To do: An exact copy of every entry is required, minus the pictures.

Supplied entries section start

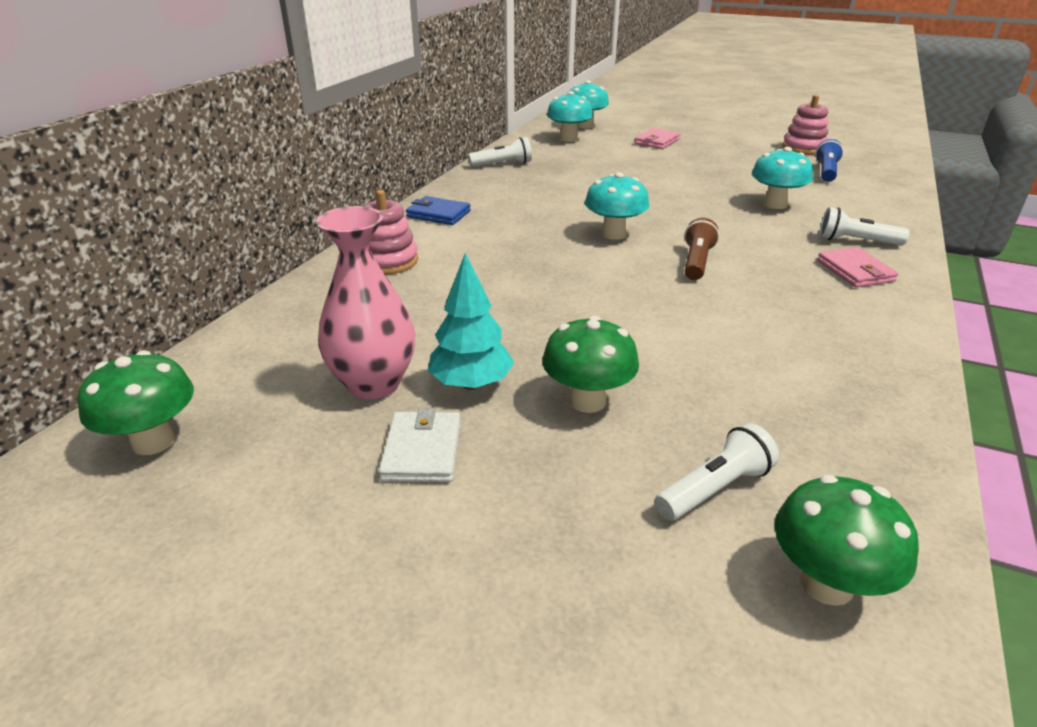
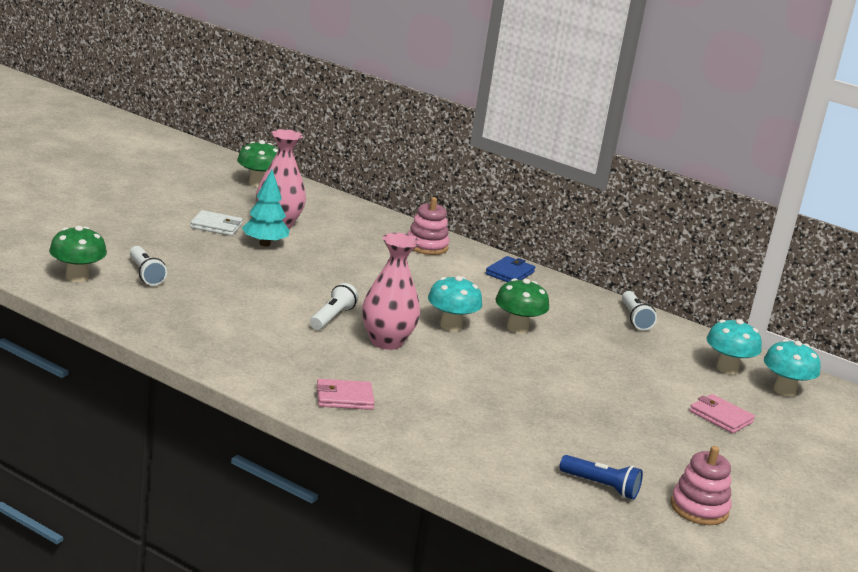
camera: 95 degrees right, 10 degrees down
(587, 401) = (231, 265): green mushroom -> green mushroom (517, 328)
(696, 262) = (386, 342): brown flashlight -> pink vase
(775, 204) = (502, 417): turquoise mushroom -> none
(856, 241) = (402, 423): white flashlight -> white flashlight (332, 317)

Supplied entries section end

Task output:
camera: 95 degrees right, 10 degrees down
(587, 401) = (231, 265): green mushroom -> green mushroom (517, 328)
(696, 262) = (386, 342): brown flashlight -> pink vase
(775, 204) = (502, 417): turquoise mushroom -> none
(856, 241) = (402, 423): white flashlight -> white flashlight (332, 317)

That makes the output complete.